■ Task goal
The entries follow. Please return all of them exactly.

START Information supplied

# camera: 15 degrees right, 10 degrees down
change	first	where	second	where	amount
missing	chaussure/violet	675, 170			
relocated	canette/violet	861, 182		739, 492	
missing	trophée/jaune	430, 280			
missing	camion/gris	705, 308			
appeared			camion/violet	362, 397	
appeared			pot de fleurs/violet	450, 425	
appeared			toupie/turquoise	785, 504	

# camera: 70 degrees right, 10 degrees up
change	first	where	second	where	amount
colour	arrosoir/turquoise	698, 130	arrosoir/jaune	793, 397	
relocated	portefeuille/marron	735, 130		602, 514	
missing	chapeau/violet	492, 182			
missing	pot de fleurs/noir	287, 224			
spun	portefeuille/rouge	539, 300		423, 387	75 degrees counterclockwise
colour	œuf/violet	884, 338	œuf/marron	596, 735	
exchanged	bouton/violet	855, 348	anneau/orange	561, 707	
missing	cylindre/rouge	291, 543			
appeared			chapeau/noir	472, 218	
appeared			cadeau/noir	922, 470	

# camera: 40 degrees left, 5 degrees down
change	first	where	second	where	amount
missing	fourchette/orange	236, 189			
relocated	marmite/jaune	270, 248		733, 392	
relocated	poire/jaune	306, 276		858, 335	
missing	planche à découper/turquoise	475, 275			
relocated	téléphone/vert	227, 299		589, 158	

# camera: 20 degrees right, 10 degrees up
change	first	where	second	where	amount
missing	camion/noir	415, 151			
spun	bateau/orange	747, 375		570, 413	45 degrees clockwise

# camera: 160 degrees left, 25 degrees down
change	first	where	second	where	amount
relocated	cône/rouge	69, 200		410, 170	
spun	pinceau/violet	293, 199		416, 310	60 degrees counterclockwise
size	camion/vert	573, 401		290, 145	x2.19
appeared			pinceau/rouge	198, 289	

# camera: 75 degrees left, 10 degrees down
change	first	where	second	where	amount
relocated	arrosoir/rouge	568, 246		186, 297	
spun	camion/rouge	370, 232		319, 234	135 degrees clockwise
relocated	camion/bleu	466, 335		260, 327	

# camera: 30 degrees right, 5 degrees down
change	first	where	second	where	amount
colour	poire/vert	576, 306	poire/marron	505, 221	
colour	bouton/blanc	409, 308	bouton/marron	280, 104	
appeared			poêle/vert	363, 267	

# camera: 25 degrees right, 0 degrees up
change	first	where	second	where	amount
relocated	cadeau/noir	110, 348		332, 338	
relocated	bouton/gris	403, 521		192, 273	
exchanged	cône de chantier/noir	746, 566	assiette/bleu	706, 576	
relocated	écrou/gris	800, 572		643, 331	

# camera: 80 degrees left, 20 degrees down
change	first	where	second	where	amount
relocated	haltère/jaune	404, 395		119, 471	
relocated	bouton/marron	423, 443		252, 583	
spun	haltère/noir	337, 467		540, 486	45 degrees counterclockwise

END Information supplied

■ Solution for this exercise
# camera: 15 degrees right, 10 degrees down
change	first	where	second	where	amount
missing	chaussure/violet	675, 170			
relocated	canette/violet	861, 182		739, 492	
missing	trophée/jaune	430, 280			
missing	camion/gris	705, 308			
appeared			camion/violet	362, 397	
appeared			pot de fleurs/violet	450, 425	
appeared			toupie/turquoise	785, 504	

# camera: 70 degrees right, 10 degrees up
change	first	where	second	where	amount
colour	arrosoir/turquoise	698, 130	arrosoir/jaune	793, 397	
relocated	portefeuille/marron	735, 130		602, 514	
missing	chapeau/violet	492, 182			
missing	pot de fleurs/noir	287, 224			
spun	portefeuille/rouge	539, 300		423, 387	75 degrees counterclockwise
colour	œuf/violet	884, 338	œuf/marron	596, 735	
exchanged	bouton/violet	855, 348	anneau/orange	561, 707	
missing	cylindre/rouge	291, 543			
appeared			chapeau/noir	472, 218	
appeared			cadeau/noir	922, 470	

# camera: 40 degrees left, 5 degrees down
change	first	where	second	where	amount
missing	fourchette/orange	236, 189			
relocated	marmite/jaune	270, 248		733, 392	
relocated	poire/jaune	306, 276		858, 335	
missing	planche à découper/turquoise	475, 275			
relocated	téléphone/vert	227, 299		589, 158	

# camera: 20 degrees right, 10 degrees up
change	first	where	second	where	amount
missing	camion/noir	415, 151			
spun	bateau/orange	747, 375		570, 413	45 degrees clockwise

# camera: 160 degrees left, 25 degrees down
change	first	where	second	where	amount
relocated	cône/rouge	69, 200		410, 170	
spun	pinceau/violet	293, 199		416, 310	60 degrees counterclockwise
size	camion/vert	573, 401		290, 145	x2.19
appeared			pinceau/rouge	198, 289	

# camera: 75 degrees left, 10 degrees down
change	first	where	second	where	amount
relocated	arrosoir/rouge	568, 246		186, 297	
spun	camion/rouge	370, 232		319, 234	135 degrees clockwise
relocated	camion/bleu	466, 335		260, 327	

# camera: 30 degrees right, 5 degrees down
change	first	where	second	where	amount
colour	poire/vert	576, 306	poire/marron	505, 221	
colour	bouton/blanc	409, 308	bouton/marron	280, 104	
appeared			poêle/vert	363, 267	

# camera: 25 degrees right, 0 degrees up
change	first	where	second	where	amount
relocated	cadeau/noir	110, 348		332, 338	
relocated	bouton/gris	403, 521		192, 273	
exchanged	cône de chantier/noir	746, 566	assiette/bleu	706, 576	
relocated	écrou/gris	800, 572		643, 331	

# camera: 80 degrees left, 20 degrees down
change	first	where	second	where	amount
relocated	haltère/jaune	404, 395		119, 471	
relocated	bouton/marron	423, 443		252, 583	
spun	haltère/noir	337, 467		540, 486	45 degrees counterclockwise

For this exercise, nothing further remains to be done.